- ABOUT THIS EXERCISE: For the entries that follow, set down each one exactly and drop any pictures.

- Object class coordinate lists:
Start of Block

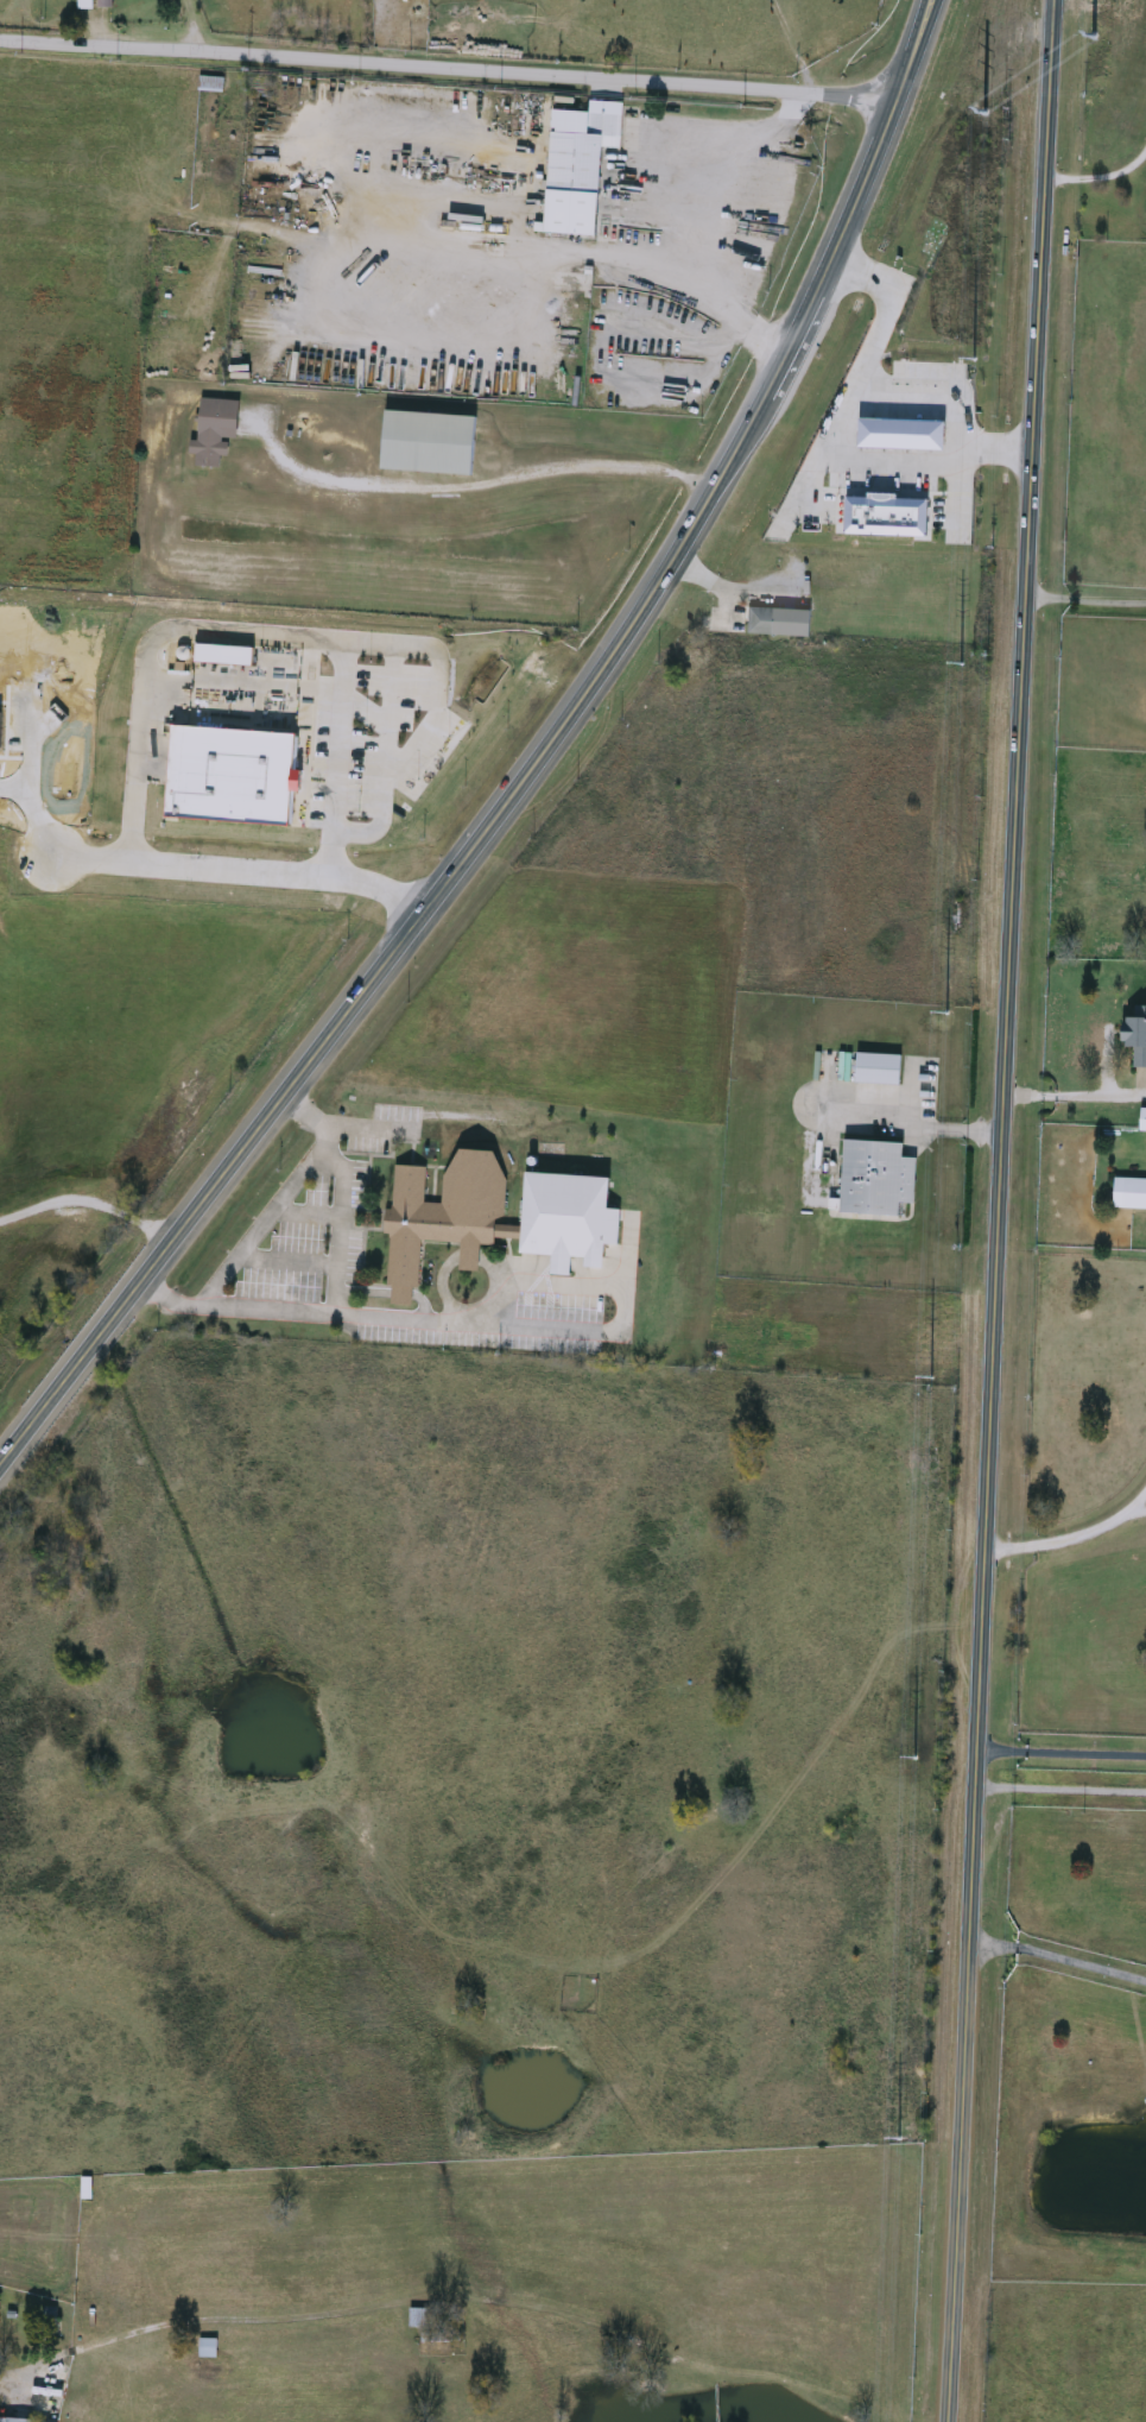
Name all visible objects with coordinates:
road: (449, 67)
building: (212, 85)
building: (581, 166)
road: (1094, 176)
building: (216, 431)
building: (430, 444)
road: (990, 444)
road: (848, 461)
road: (478, 484)
road: (803, 491)
road: (955, 494)
building: (863, 508)
road: (724, 591)
road: (1081, 600)
building: (780, 623)
road: (252, 633)
road: (367, 708)
road: (430, 727)
road: (363, 747)
road: (529, 768)
road: (383, 821)
road: (240, 872)
building: (1137, 1037)
building: (879, 1070)
road: (1074, 1095)
building: (1143, 1121)
road: (914, 1123)
building: (877, 1180)
road: (339, 1190)
building: (1130, 1195)
road: (87, 1201)
road: (999, 1211)
building: (444, 1218)
road: (257, 1227)
road: (374, 1320)
building: (698, 1517)
road: (1073, 1535)
road: (1061, 1753)
road: (1057, 1958)
building: (422, 2319)
building: (209, 2349)
road: (13, 2373)
building: (7, 2421)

End of Block

- SOLVED EXERCISE:
Name all visible objects with coordinates:
road: (449, 67)
building: (212, 85)
building: (581, 166)
road: (1094, 176)
building: (216, 431)
building: (430, 444)
road: (990, 444)
road: (848, 461)
road: (478, 484)
road: (803, 491)
road: (955, 494)
building: (863, 508)
road: (724, 591)
road: (1081, 600)
building: (780, 623)
road: (252, 633)
road: (367, 708)
road: (430, 727)
road: (363, 747)
road: (529, 768)
road: (383, 821)
road: (240, 872)
building: (1137, 1037)
building: (879, 1070)
road: (1074, 1095)
building: (1143, 1121)
road: (914, 1123)
building: (877, 1180)
road: (339, 1190)
building: (1130, 1195)
road: (87, 1201)
road: (999, 1211)
building: (444, 1218)
road: (257, 1227)
road: (374, 1320)
building: (698, 1517)
road: (1073, 1535)
road: (1061, 1753)
road: (1057, 1958)
building: (422, 2319)
building: (209, 2349)
road: (13, 2373)
building: (7, 2421)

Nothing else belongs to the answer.